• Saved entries
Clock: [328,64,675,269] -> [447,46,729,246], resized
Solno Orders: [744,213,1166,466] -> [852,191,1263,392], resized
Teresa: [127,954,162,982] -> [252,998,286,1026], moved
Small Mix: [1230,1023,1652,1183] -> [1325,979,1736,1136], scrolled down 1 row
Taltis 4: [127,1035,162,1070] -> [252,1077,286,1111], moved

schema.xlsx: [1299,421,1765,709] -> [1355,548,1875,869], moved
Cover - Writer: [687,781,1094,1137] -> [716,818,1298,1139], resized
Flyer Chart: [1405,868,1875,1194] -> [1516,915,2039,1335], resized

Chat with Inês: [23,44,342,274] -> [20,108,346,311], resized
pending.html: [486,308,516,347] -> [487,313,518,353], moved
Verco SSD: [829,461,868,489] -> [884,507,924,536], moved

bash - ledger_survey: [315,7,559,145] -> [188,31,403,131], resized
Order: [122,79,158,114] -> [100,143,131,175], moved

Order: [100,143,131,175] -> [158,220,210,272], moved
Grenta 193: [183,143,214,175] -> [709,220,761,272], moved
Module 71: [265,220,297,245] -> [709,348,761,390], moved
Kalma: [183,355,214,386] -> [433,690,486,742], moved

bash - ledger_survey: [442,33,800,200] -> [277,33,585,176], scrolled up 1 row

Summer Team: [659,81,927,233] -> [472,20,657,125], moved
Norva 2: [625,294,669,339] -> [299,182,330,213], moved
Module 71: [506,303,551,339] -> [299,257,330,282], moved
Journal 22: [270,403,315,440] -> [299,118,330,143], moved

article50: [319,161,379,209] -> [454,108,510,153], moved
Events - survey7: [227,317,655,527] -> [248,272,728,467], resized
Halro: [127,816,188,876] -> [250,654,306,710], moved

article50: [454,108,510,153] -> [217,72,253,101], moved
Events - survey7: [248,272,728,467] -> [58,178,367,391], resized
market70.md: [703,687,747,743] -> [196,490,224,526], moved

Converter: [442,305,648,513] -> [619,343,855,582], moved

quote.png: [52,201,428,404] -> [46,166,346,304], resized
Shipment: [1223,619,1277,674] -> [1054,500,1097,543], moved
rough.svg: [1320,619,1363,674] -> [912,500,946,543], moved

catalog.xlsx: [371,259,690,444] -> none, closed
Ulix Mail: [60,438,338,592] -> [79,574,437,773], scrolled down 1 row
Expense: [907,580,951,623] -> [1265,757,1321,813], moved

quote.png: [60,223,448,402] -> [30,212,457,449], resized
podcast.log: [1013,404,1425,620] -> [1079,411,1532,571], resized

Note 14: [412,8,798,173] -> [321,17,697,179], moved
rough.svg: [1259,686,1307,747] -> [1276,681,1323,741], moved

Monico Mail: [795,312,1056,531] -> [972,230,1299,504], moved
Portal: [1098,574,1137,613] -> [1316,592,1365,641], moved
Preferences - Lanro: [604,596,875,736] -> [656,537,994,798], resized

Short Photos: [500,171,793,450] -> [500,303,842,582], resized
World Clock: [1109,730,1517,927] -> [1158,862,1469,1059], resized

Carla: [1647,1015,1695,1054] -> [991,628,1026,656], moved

• EXERCISE DIRECTIONS
Only a number is wanted here: how many lines of the records above contain "rough".

• RESULT OF THIS TASK
2